Locate the string "green" in the listing below. Copy every line where it is found.
%%
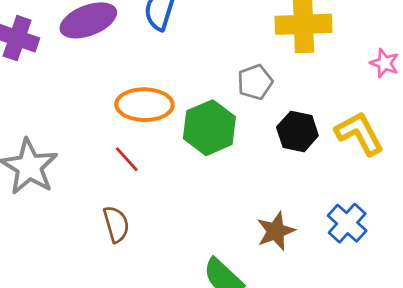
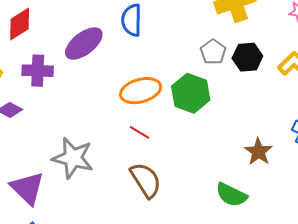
black hexagon: (297, 131) -> (247, 57), moved
brown semicircle: (116, 224) -> (146, 180), size x1.4

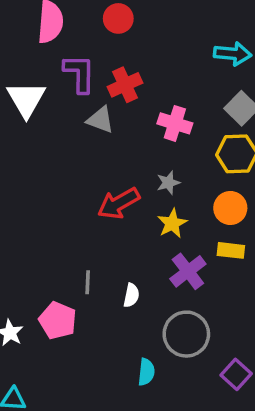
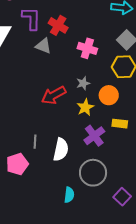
red cross: (125, 85) -> (58, 25), turned -36
orange circle: (230, 208) -> (109, 95), moved
white semicircle: (131, 295) -> (61, 150), size x1.6
pink pentagon: (58, 321) -> (17, 164), turned 30

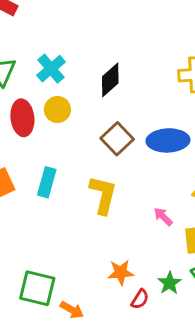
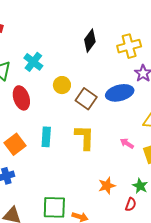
black diamond: (110, 80) -> (90, 41), moved
yellow circle: (57, 110) -> (62, 85), moved
red semicircle: (140, 299) -> (131, 204), moved

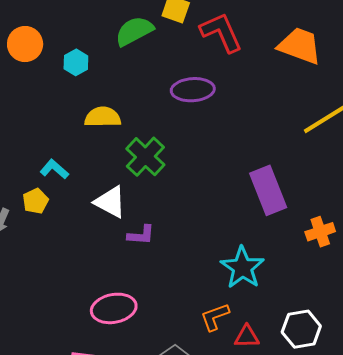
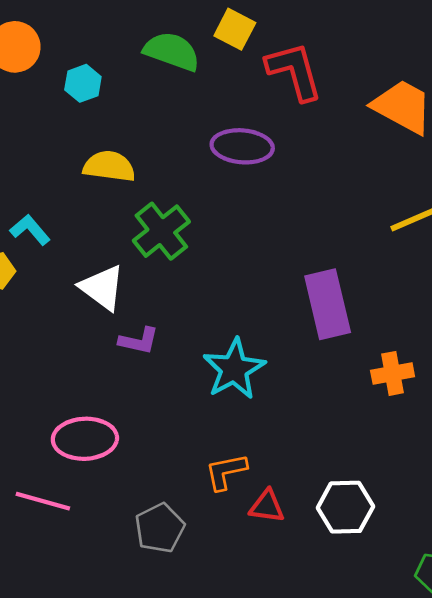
green semicircle: (134, 31) -> (172, 51), turned 39
cyan star: (242, 268) -> (234, 369), moved

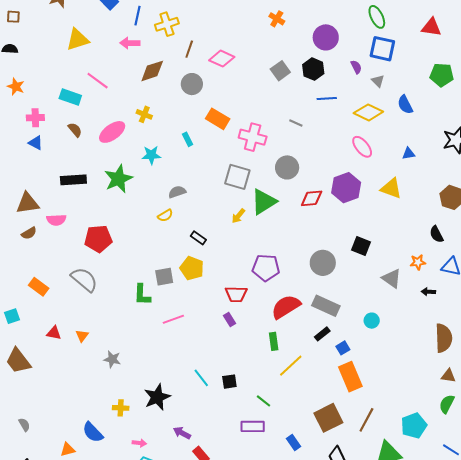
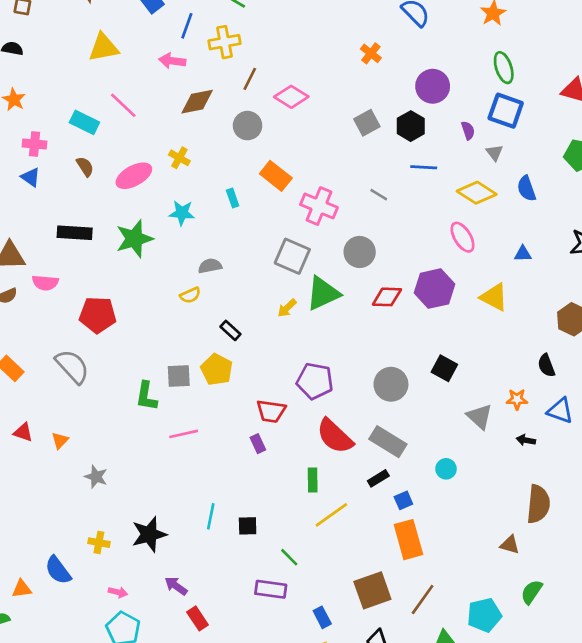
red semicircle: (286, 307) -> (335, 436), turned -112
brown triangle: (448, 376) -> (510, 545), moved
cyan line: (201, 378) -> (211, 516), turned 42

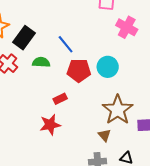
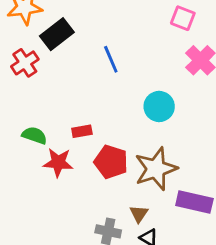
green semicircle: (41, 62) -> (34, 135), moved
red pentagon: (79, 70) -> (111, 162), moved
brown triangle: (104, 135) -> (139, 214), moved

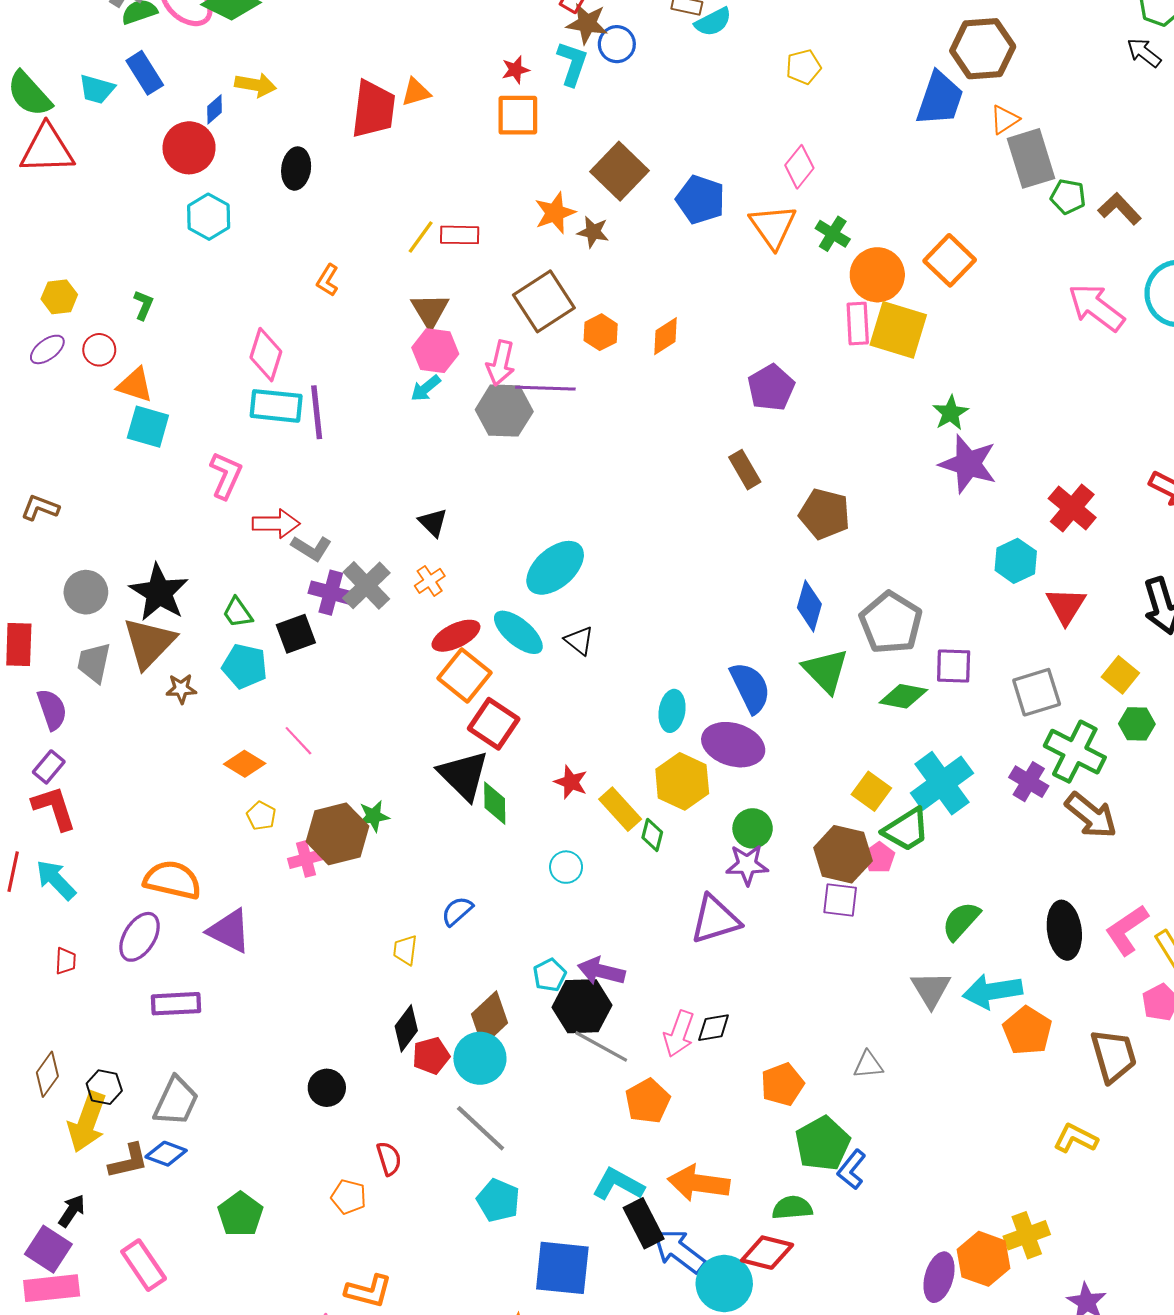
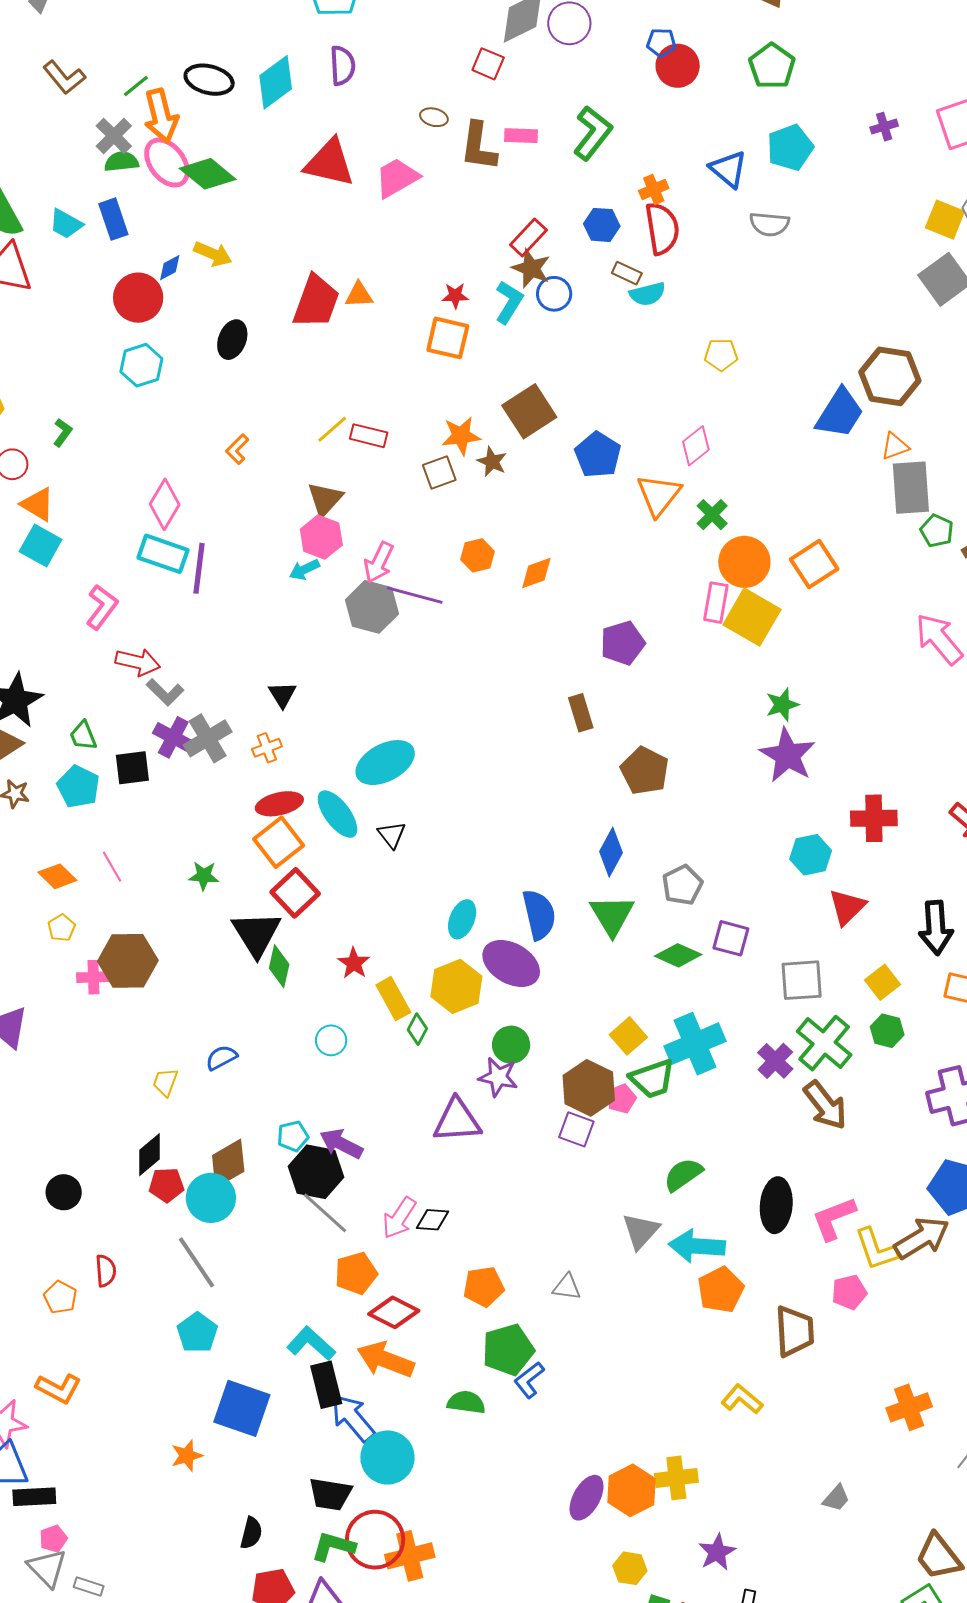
brown square: (544, 301) -> (439, 473), moved, size x0.6
red cross: (1072, 508) -> (874, 818), turned 36
gray pentagon: (891, 623) -> (682, 885), size x0.7
green star: (374, 816) -> (204, 876), moved
red diamond: (767, 1253) -> (394, 1312), moved

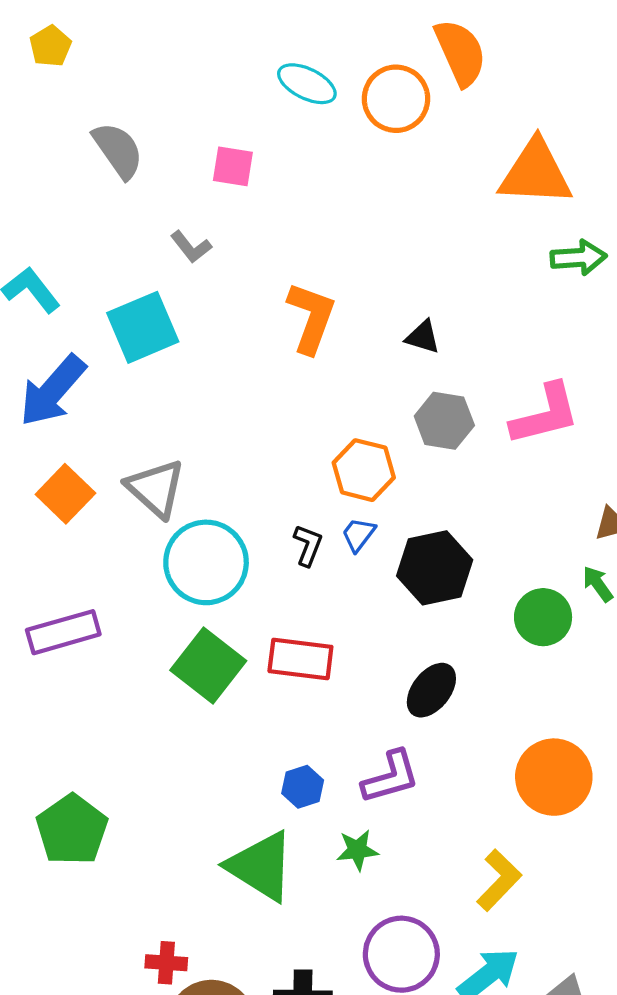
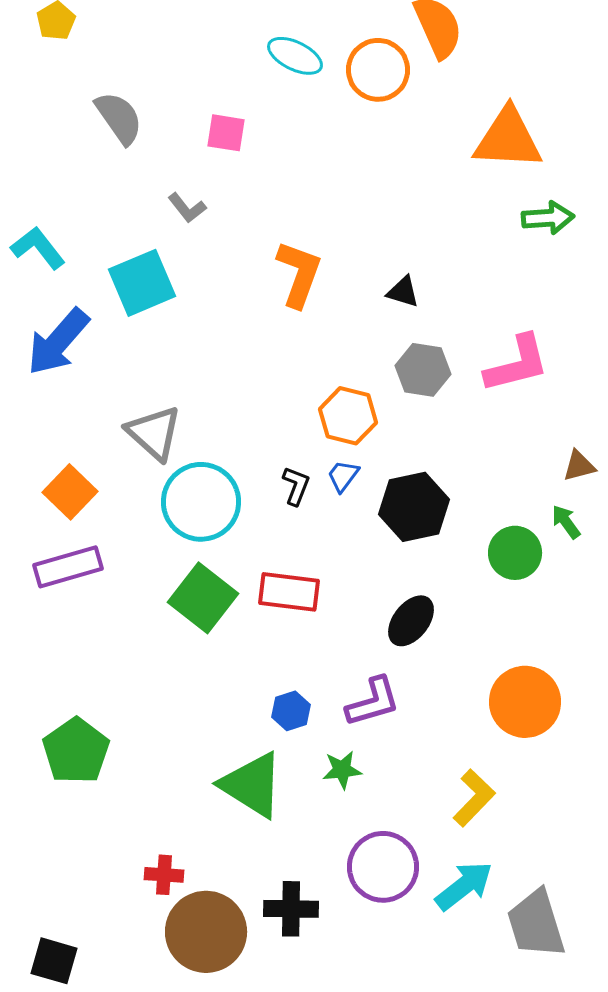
orange square: (65, 494) -> (70, 492), moved

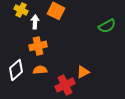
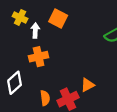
orange semicircle: (40, 70) -> (45, 98), moved, turned 88

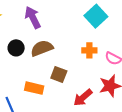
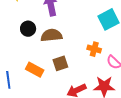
brown square: (59, 74) -> (60, 63), turned 35

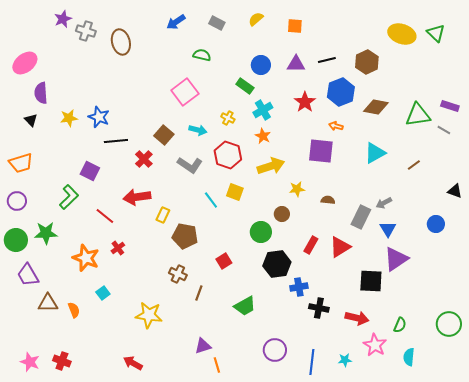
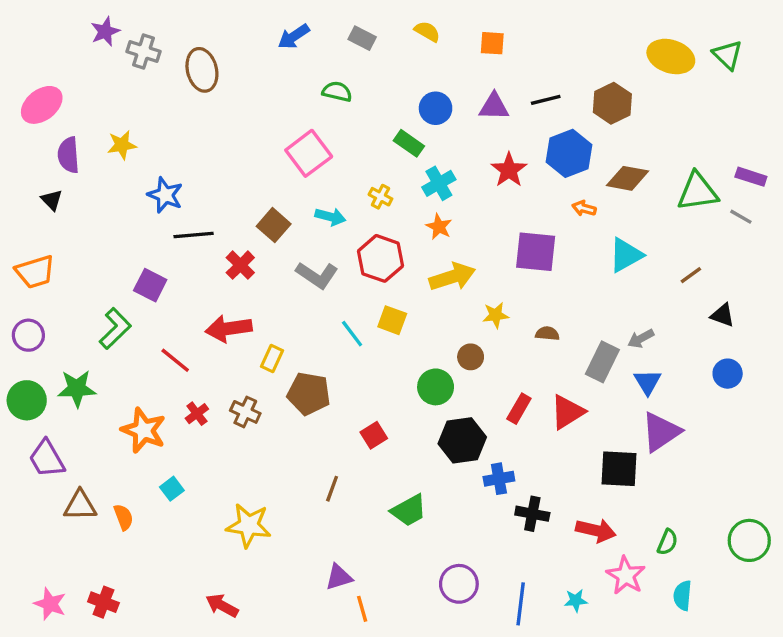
yellow semicircle: (256, 19) -> (427, 31), turned 70
yellow star: (69, 118) -> (122, 145), moved
orange arrow: (336, 126) -> (584, 208), moved
black triangle: (455, 191) -> (723, 315), moved
brown cross: (178, 274) -> (245, 412), moved

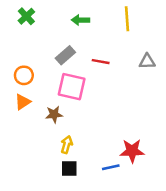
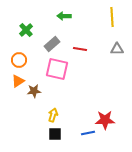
green cross: (26, 16) -> (26, 30), moved
yellow line: (127, 19) -> (112, 17), moved
brown star: (54, 114) -> (34, 91), moved

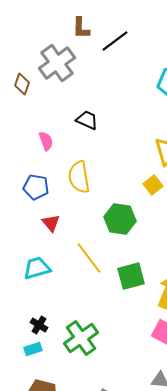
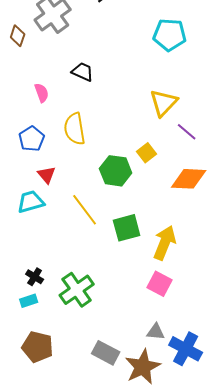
yellow square: (153, 185) -> (147, 153), moved
blue pentagon: (36, 187) -> (32, 139), turned 30
cyan trapezoid: (37, 268) -> (31, 202), moved

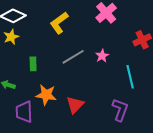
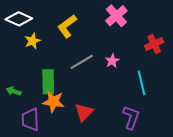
yellow star: (11, 37) -> (33, 41), moved
green rectangle: (33, 64) -> (48, 82), moved, size x1.6

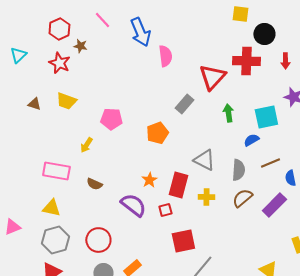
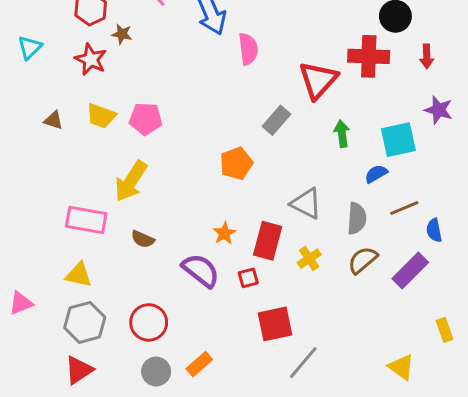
pink pentagon: (111, 119) -> (146, 119), moved
yellow arrow: (86, 145) -> (131, 181), size x1.8
yellow cross: (206, 197) -> (309, 259), turned -35

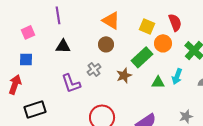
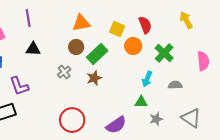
orange triangle: (111, 20) -> (81, 23), turned -42
green rectangle: (142, 57) -> (97, 54), moved
green triangle: (158, 82) -> (141, 102), moved
purple L-shape: (71, 83) -> (19, 86), moved

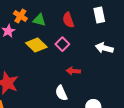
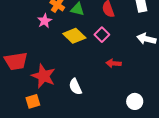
white semicircle: (61, 93) -> (75, 87), moved

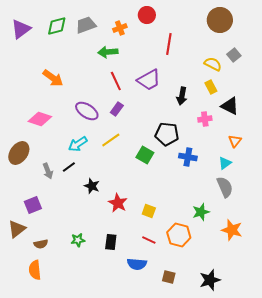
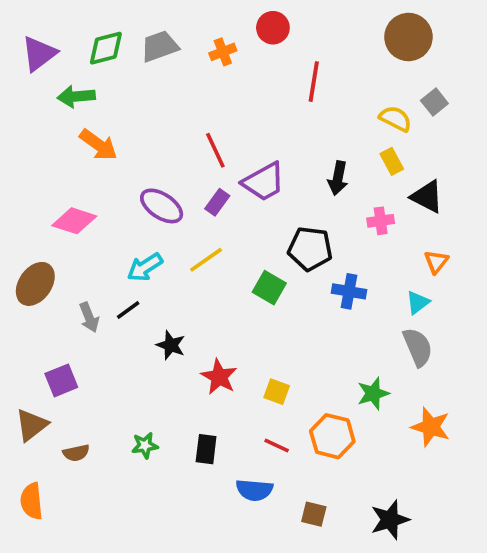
green arrow: (108, 52) -> (76, 96), moved
purple trapezoid: (149, 80) -> (264, 182), moved
orange semicircle: (35, 270) -> (32, 501), moved

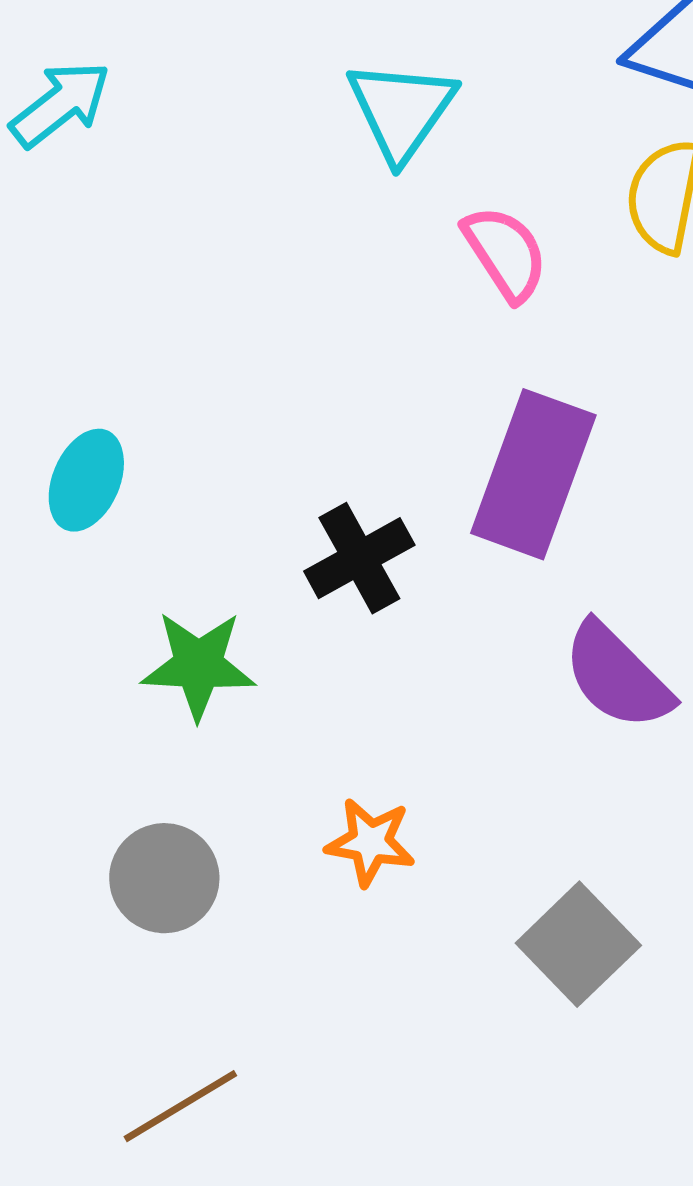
%%
OUTPUT OF THE TASK
green semicircle: (134, 31) -> (172, 51), turned 39
green semicircle: (41, 62) -> (34, 135), moved
green star: (374, 816) -> (204, 876), moved
green cross: (26, 16) -> (26, 30), moved
green rectangle: (33, 64) -> (48, 82), moved, size x1.6
green rectangle: (142, 57) -> (97, 54), moved
green triangle: (158, 82) -> (141, 102), moved
green arrow: (108, 52) -> (76, 96), moved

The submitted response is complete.